Shape state transition data
★ ★ ★ ★ ★ ★ ★

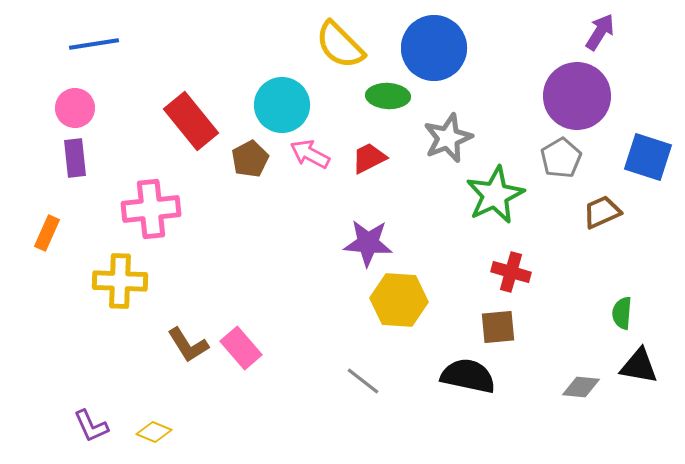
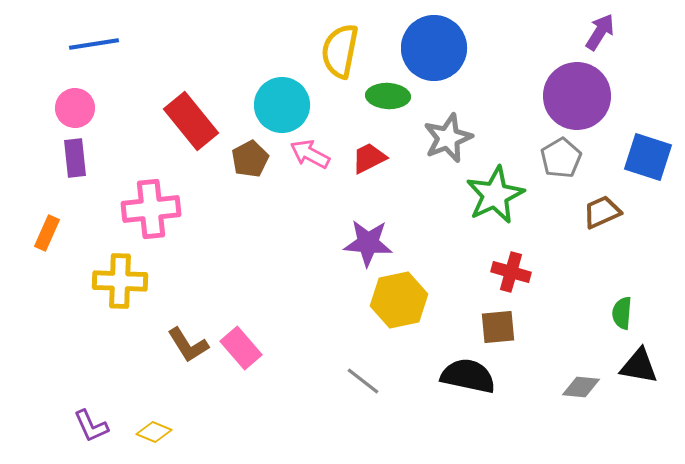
yellow semicircle: moved 6 px down; rotated 56 degrees clockwise
yellow hexagon: rotated 16 degrees counterclockwise
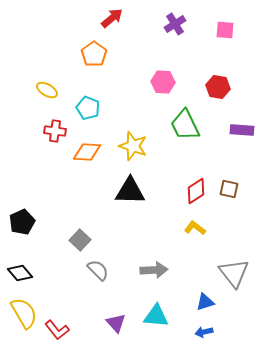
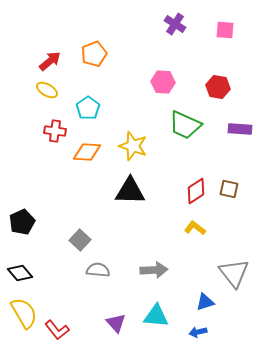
red arrow: moved 62 px left, 43 px down
purple cross: rotated 25 degrees counterclockwise
orange pentagon: rotated 15 degrees clockwise
cyan pentagon: rotated 15 degrees clockwise
green trapezoid: rotated 40 degrees counterclockwise
purple rectangle: moved 2 px left, 1 px up
gray semicircle: rotated 40 degrees counterclockwise
blue arrow: moved 6 px left
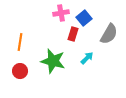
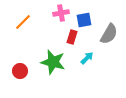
blue square: moved 2 px down; rotated 28 degrees clockwise
red rectangle: moved 1 px left, 3 px down
orange line: moved 3 px right, 20 px up; rotated 36 degrees clockwise
green star: moved 1 px down
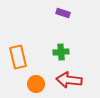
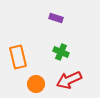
purple rectangle: moved 7 px left, 5 px down
green cross: rotated 28 degrees clockwise
red arrow: rotated 30 degrees counterclockwise
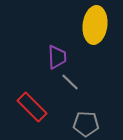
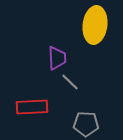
purple trapezoid: moved 1 px down
red rectangle: rotated 48 degrees counterclockwise
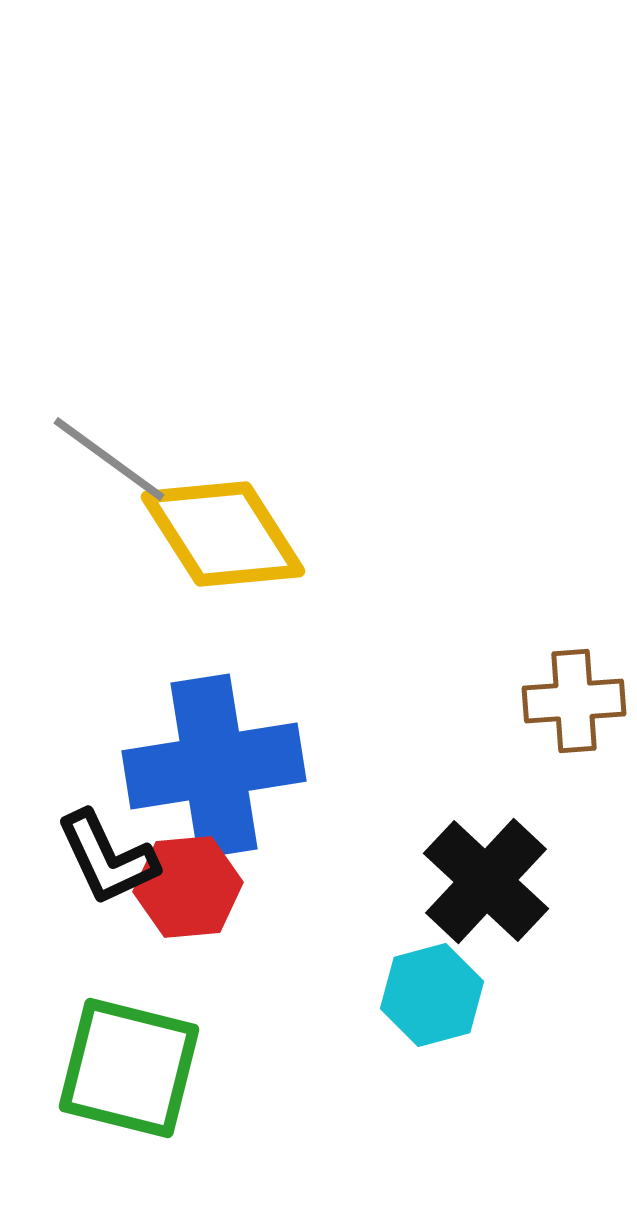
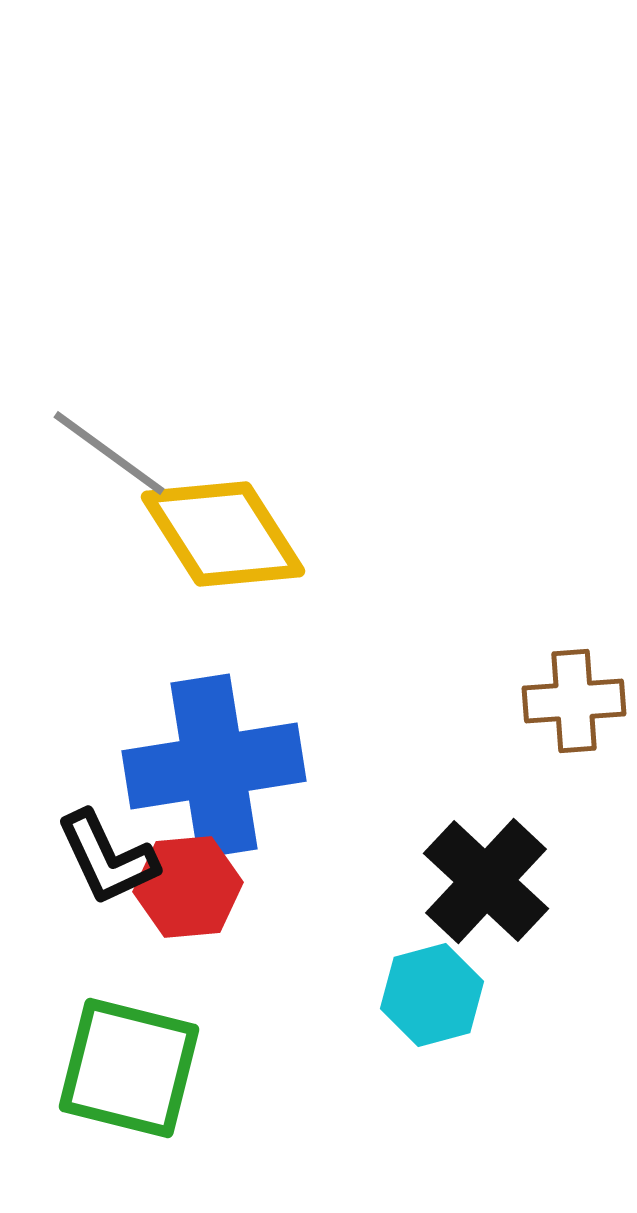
gray line: moved 6 px up
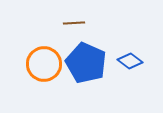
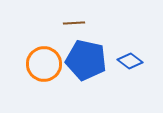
blue pentagon: moved 3 px up; rotated 12 degrees counterclockwise
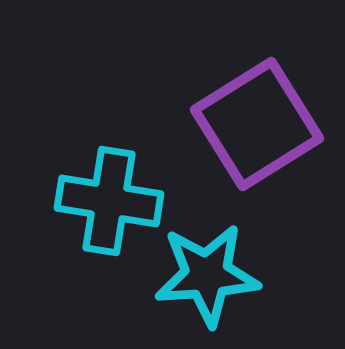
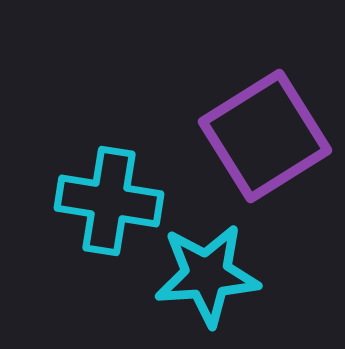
purple square: moved 8 px right, 12 px down
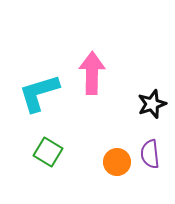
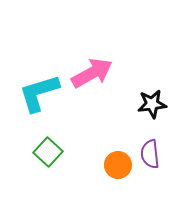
pink arrow: rotated 60 degrees clockwise
black star: rotated 12 degrees clockwise
green square: rotated 12 degrees clockwise
orange circle: moved 1 px right, 3 px down
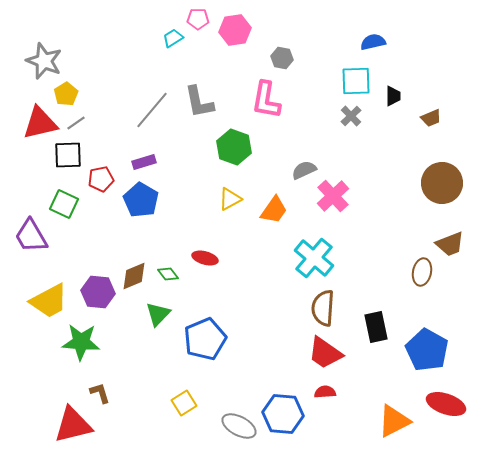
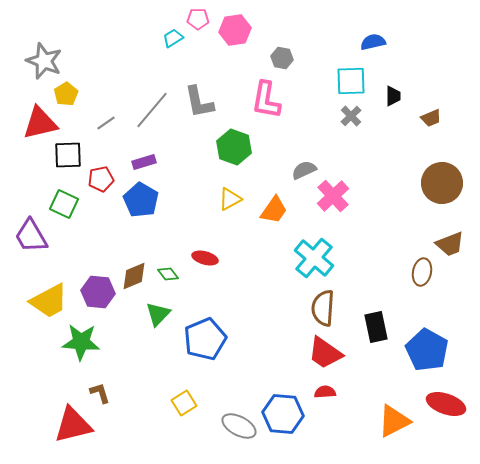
cyan square at (356, 81): moved 5 px left
gray line at (76, 123): moved 30 px right
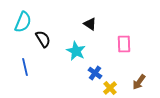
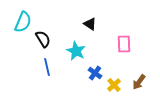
blue line: moved 22 px right
yellow cross: moved 4 px right, 3 px up
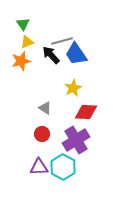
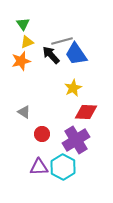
gray triangle: moved 21 px left, 4 px down
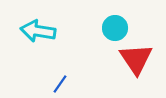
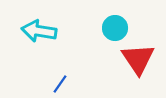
cyan arrow: moved 1 px right
red triangle: moved 2 px right
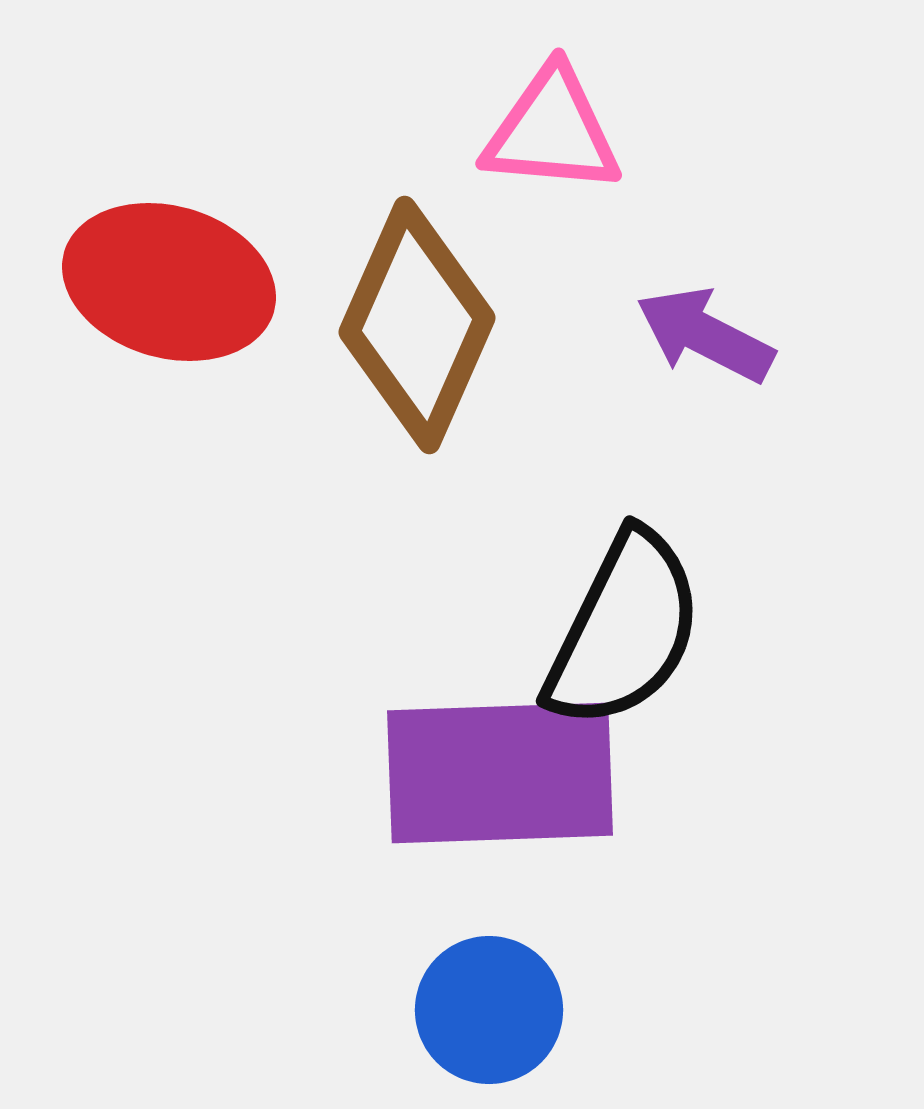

★ ★ ★ ★ ★ ★ ★

TASK STATEMENT: Return every line shown above without changing a word, and skip the pictures.

EXERCISE OUTPUT:
yellow semicircle: moved 6 px down; rotated 56 degrees clockwise
yellow hexagon: rotated 16 degrees counterclockwise
red arrow: moved 62 px left, 43 px down
purple cross: rotated 25 degrees counterclockwise
orange pentagon: rotated 15 degrees clockwise
cyan pentagon: rotated 15 degrees clockwise
green trapezoid: rotated 40 degrees counterclockwise
purple rectangle: moved 2 px left, 1 px up
gray semicircle: rotated 40 degrees counterclockwise
blue arrow: moved 6 px left
blue square: moved 2 px down; rotated 28 degrees clockwise
red rectangle: moved 1 px left, 3 px down
orange line: moved 3 px right, 20 px up; rotated 36 degrees clockwise
green star: moved 1 px down
purple rectangle: moved 7 px left, 5 px down
green cross: rotated 28 degrees clockwise
red arrow: rotated 30 degrees counterclockwise
purple trapezoid: moved 1 px down
red rectangle: rotated 48 degrees counterclockwise
gray line: moved 6 px up
blue pentagon: moved 3 px up; rotated 12 degrees counterclockwise
purple square: moved 8 px right, 12 px down
pink arrow: rotated 60 degrees clockwise
black star: rotated 12 degrees clockwise
green square: rotated 12 degrees clockwise
orange circle: moved 1 px right, 3 px down
cyan square at (356, 81): moved 5 px left
gray line at (76, 123): moved 30 px right
blue line: moved 22 px right
yellow cross: moved 4 px right, 3 px up
gray triangle: moved 21 px left, 4 px down
cyan arrow: moved 1 px right
red triangle: moved 2 px right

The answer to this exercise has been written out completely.